Data to use
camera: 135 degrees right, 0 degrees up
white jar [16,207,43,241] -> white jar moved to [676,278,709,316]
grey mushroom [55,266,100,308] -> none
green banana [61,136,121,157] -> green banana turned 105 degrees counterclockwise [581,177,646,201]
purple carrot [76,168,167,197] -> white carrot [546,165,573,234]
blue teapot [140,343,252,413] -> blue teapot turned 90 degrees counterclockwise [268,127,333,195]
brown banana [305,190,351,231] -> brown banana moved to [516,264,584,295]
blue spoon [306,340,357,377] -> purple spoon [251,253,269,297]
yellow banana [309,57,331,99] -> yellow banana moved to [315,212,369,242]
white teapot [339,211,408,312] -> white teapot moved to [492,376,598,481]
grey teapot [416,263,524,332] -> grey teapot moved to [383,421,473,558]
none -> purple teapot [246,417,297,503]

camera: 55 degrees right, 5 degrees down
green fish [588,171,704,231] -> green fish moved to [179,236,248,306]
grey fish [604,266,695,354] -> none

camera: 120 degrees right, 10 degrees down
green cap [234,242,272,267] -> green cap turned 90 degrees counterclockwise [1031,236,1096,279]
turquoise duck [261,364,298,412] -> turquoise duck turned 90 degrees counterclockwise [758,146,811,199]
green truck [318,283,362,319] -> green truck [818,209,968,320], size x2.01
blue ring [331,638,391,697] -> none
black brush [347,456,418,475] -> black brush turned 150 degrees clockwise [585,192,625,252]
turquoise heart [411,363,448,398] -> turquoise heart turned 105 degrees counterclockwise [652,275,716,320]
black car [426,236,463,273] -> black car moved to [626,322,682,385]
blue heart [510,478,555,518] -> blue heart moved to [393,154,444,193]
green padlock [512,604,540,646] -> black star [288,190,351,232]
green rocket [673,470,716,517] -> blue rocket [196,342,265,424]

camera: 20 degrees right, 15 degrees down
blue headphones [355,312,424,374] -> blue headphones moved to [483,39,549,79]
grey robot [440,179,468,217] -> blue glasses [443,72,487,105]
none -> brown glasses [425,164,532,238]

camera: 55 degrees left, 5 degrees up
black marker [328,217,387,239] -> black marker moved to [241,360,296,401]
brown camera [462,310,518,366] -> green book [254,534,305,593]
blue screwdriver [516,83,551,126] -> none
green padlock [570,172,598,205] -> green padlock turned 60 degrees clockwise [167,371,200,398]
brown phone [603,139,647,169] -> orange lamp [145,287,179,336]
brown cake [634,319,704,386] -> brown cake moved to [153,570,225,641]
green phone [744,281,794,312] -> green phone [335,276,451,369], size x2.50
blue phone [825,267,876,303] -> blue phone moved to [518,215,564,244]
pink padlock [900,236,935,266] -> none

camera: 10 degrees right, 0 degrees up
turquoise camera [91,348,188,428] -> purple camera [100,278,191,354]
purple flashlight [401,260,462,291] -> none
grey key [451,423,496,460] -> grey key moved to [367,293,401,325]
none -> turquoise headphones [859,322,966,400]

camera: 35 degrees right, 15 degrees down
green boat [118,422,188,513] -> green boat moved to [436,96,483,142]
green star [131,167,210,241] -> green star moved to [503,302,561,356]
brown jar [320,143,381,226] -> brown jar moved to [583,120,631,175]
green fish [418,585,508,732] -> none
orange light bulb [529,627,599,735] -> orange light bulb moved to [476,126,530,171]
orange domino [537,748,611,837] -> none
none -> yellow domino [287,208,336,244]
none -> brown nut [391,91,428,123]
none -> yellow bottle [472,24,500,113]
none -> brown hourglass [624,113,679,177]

Instructions for the task
Check every line above for the string "right" and copy those that have it.

Worked solution
camera: 135 degrees right, 0 degrees up
camera: 55 degrees right, 5 degrees down
camera: 120 degrees right, 10 degrees down
camera: 20 degrees right, 15 degrees down
camera: 10 degrees right, 0 degrees up
camera: 35 degrees right, 15 degrees down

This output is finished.